#### [Supplied entries]

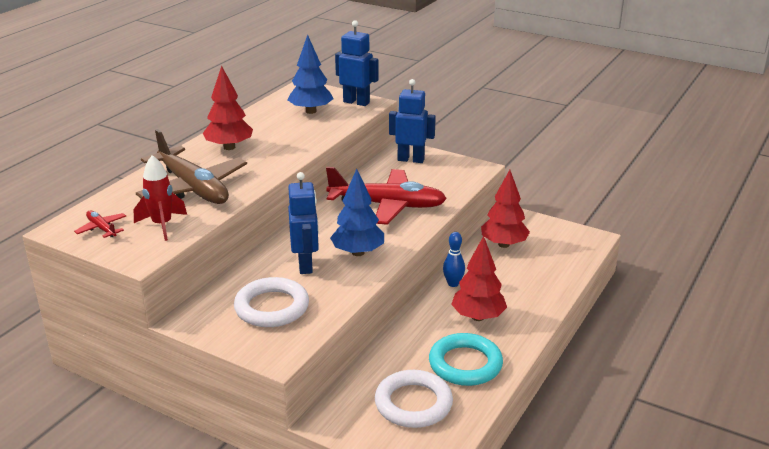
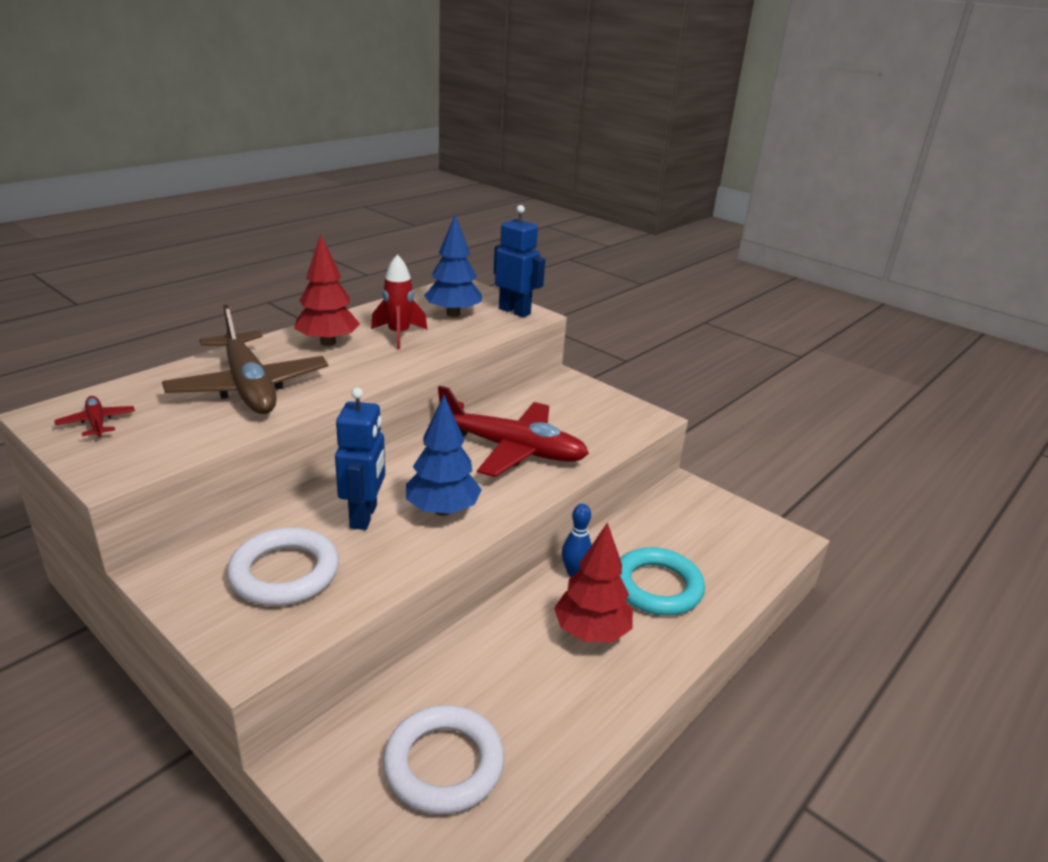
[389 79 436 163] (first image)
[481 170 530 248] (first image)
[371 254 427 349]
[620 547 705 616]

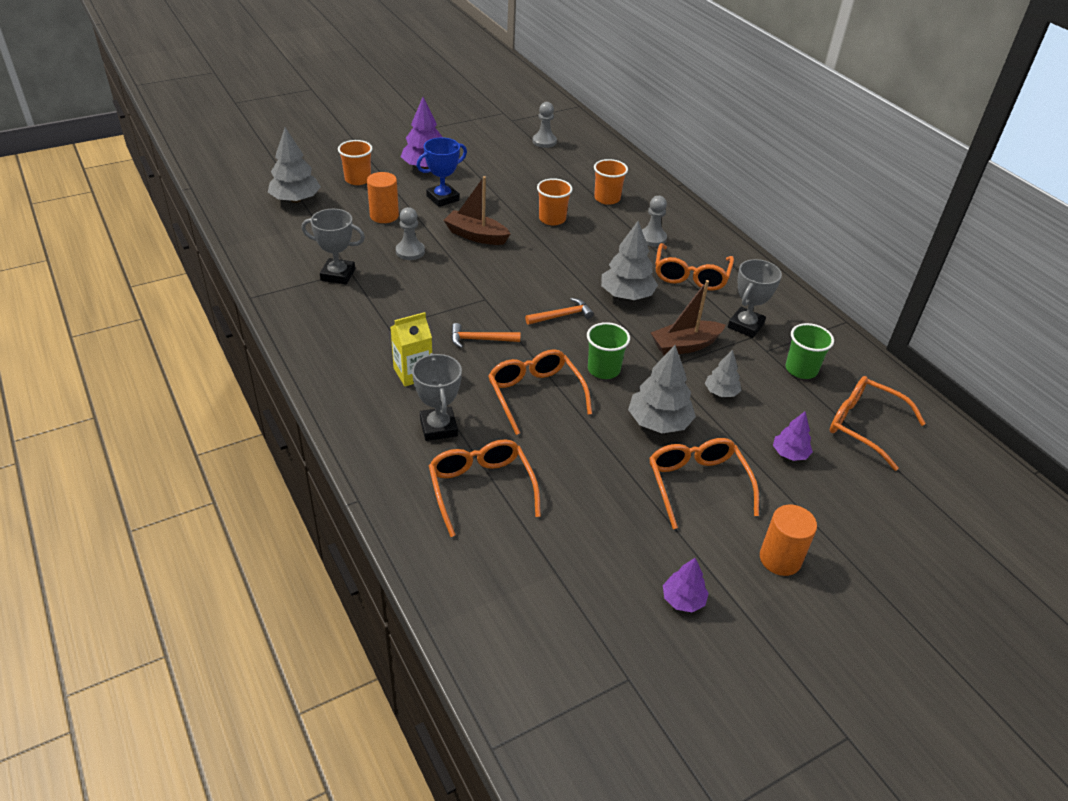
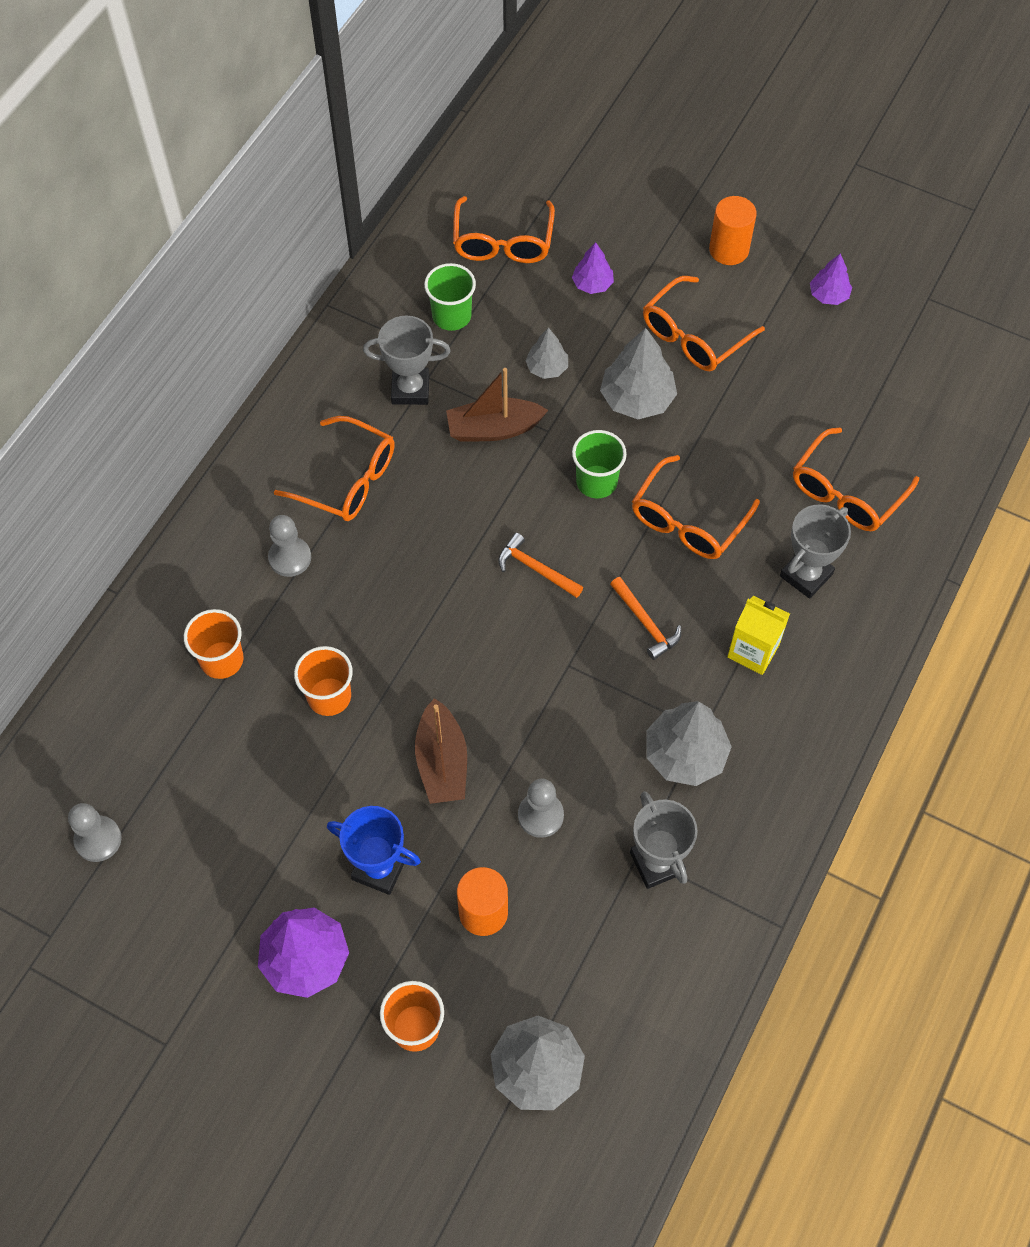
[646 701 732 786]
[446 368 548 442]
[274 416 395 521]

#### [To do]
Apart from the pictures, every record must be set down exactly.

#### [Response]
[389 79 436 163] (first image)
[481 170 530 248] (first image)
[371 254 427 349]
[620 547 705 616]

[646 701 732 786]
[446 368 548 442]
[274 416 395 521]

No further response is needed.